● GOAL OF THE EXERCISE
Match the word "moved". Return each line of the data below where it appears.
== MATERIAL TO PROCESS ==
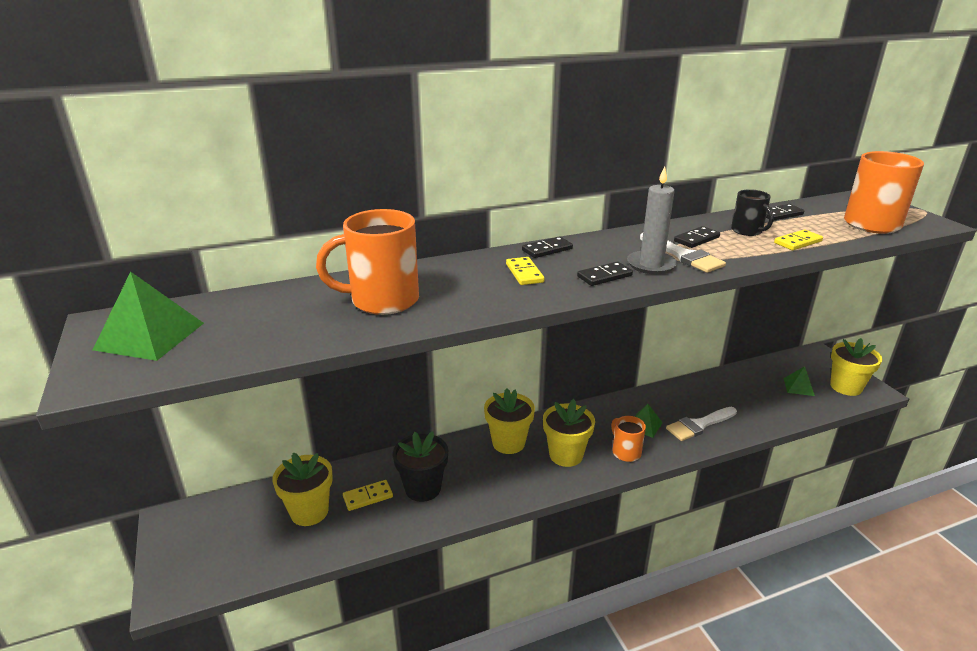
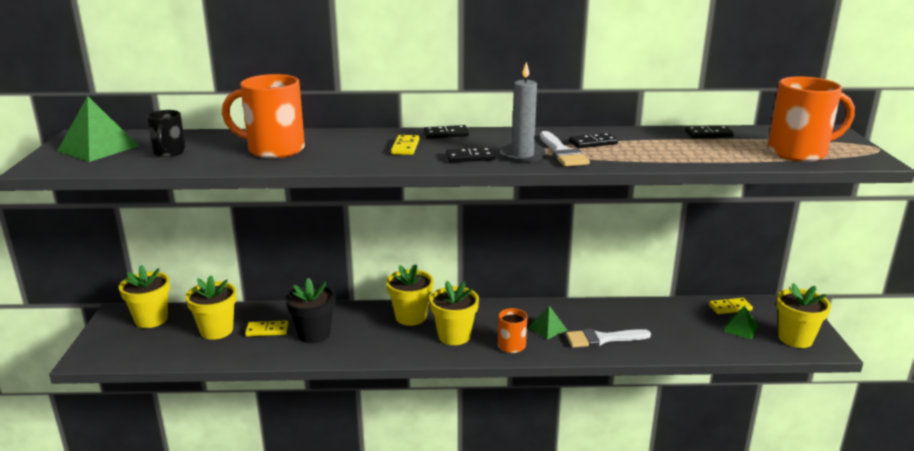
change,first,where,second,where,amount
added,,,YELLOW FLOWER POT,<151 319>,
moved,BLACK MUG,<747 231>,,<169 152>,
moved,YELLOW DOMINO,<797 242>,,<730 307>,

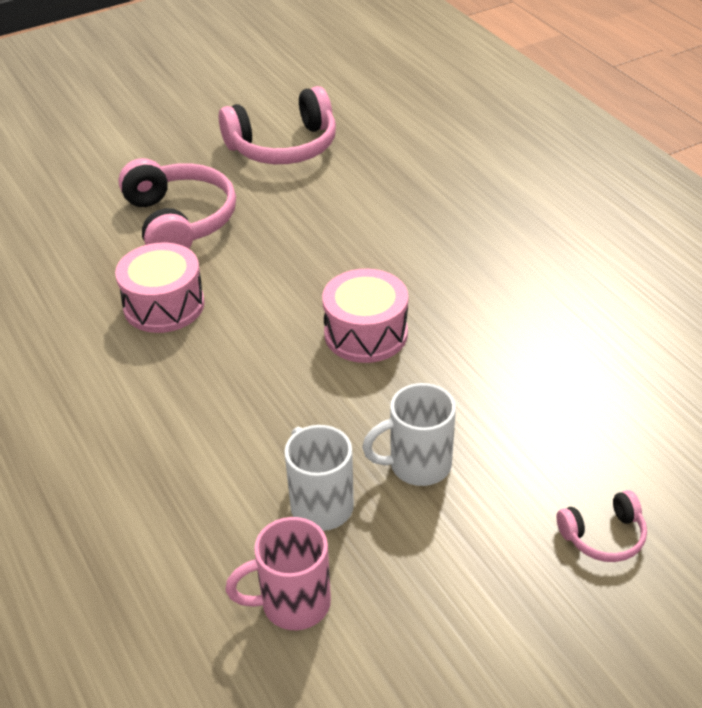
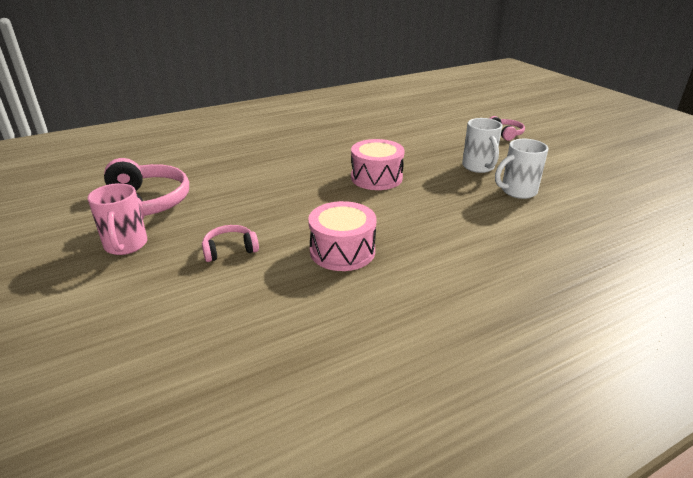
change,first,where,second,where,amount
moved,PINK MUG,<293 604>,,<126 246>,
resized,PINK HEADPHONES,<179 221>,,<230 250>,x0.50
===
● WRITTEN REPLY
moved,BLACK MUG,<747 231>,,<169 152>,
moved,YELLOW DOMINO,<797 242>,,<730 307>,
moved,PINK MUG,<293 604>,,<126 246>,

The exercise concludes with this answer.